## DATA FOR THIS TASK:

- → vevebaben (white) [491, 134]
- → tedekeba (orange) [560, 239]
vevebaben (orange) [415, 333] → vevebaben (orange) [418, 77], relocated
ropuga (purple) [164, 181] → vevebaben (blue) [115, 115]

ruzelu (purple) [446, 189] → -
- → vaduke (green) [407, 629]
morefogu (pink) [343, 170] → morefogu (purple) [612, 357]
==
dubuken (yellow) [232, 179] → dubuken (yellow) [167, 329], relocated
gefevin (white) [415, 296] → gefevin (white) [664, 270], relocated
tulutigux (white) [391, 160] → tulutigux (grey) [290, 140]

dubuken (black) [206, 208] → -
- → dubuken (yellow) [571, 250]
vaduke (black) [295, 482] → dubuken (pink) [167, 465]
* * *
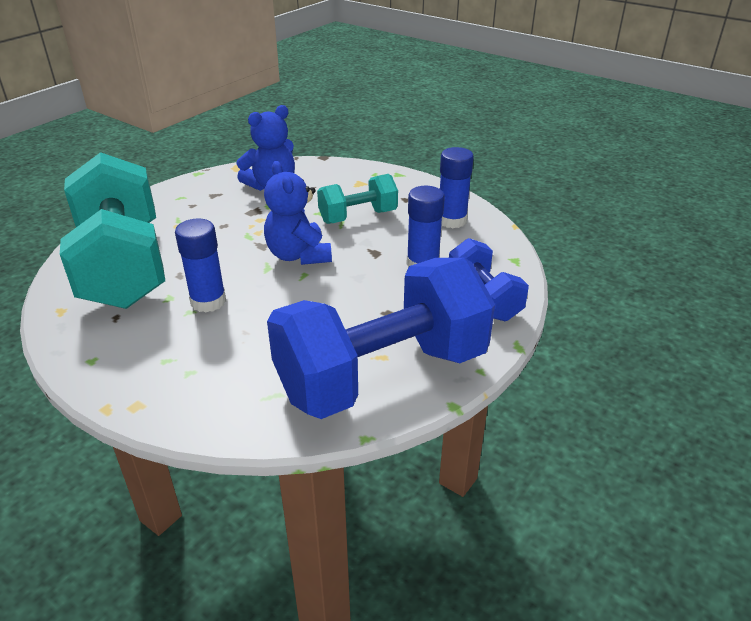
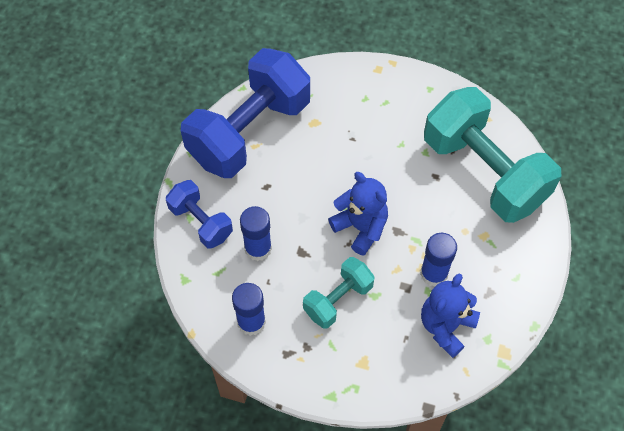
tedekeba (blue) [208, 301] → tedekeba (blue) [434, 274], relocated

## WORK REQUEST:
When you reach the line containing "- → vevebaben (white) [491, 134]" in the data above, start copying exactly, and stop after the line containing "morefogu (pink) [343, 170]".

## SOLUTION TO THIS TASK:
- → vevebaben (white) [491, 134]
- → tedekeba (orange) [560, 239]
vevebaben (orange) [415, 333] → vevebaben (orange) [418, 77], relocated
ropuga (purple) [164, 181] → vevebaben (blue) [115, 115]

ruzelu (purple) [446, 189] → -
- → vaduke (green) [407, 629]
morefogu (pink) [343, 170] → morefogu (purple) [612, 357]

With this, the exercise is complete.